• Your goal
Please give back the listing exactly, without any of its pictures.
————
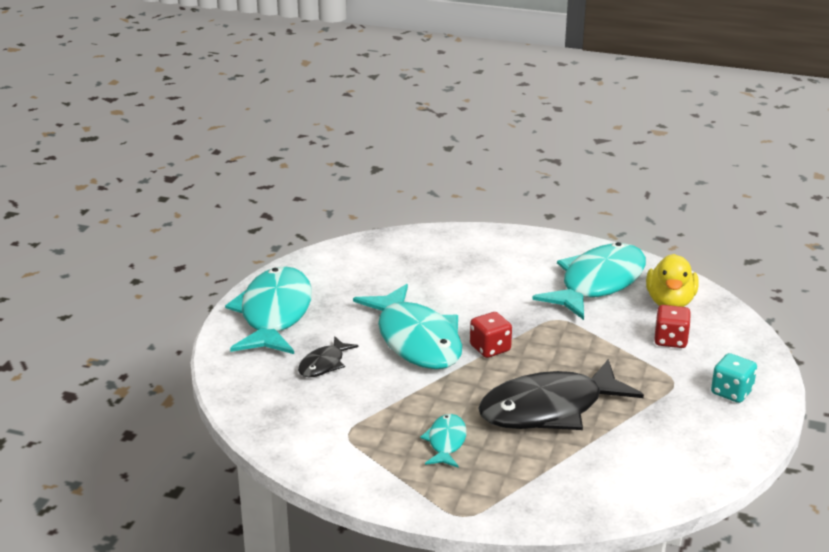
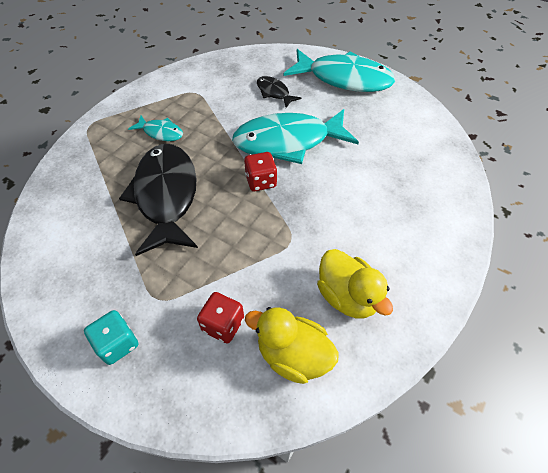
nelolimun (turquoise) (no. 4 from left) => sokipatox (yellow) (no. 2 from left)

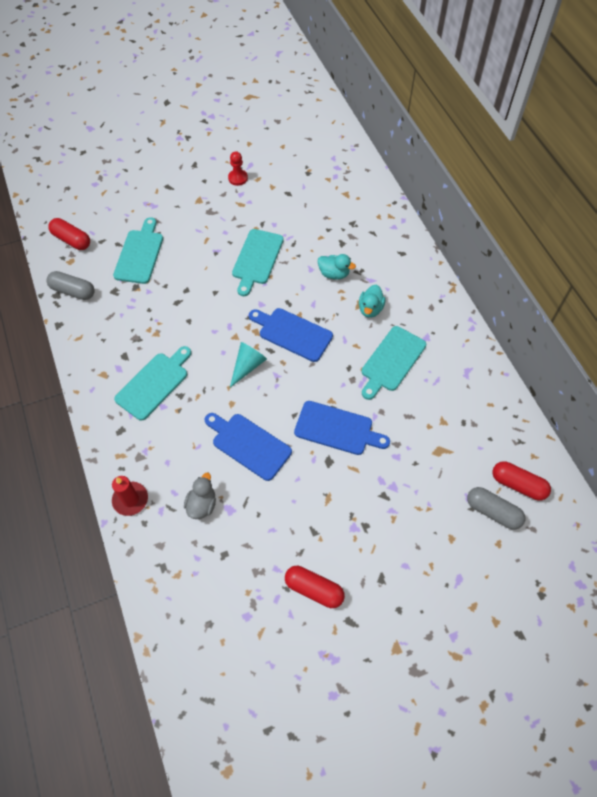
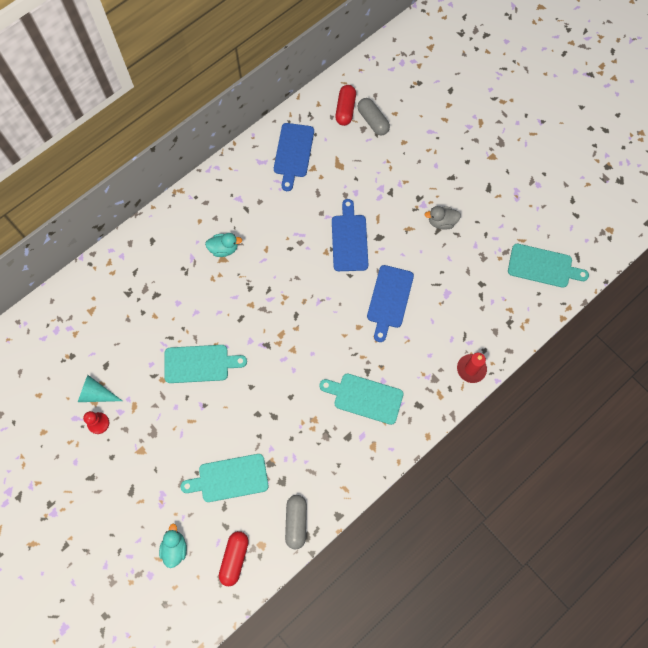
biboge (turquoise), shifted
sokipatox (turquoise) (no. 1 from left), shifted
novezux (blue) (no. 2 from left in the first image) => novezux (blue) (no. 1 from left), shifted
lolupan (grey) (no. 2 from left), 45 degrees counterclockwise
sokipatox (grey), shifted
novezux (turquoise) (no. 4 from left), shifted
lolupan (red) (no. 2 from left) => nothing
————
• Result below
nelolimun (turquoise) (no. 4 from left) => sokipatox (yellow) (no. 2 from left)

biboge (turquoise), shifted
sokipatox (turquoise) (no. 1 from left), shifted
novezux (blue) (no. 2 from left in the first image) => novezux (blue) (no. 1 from left), shifted
lolupan (grey) (no. 2 from left), 45 degrees counterclockwise
sokipatox (grey), shifted
novezux (turquoise) (no. 4 from left), shifted
lolupan (red) (no. 2 from left) => nothing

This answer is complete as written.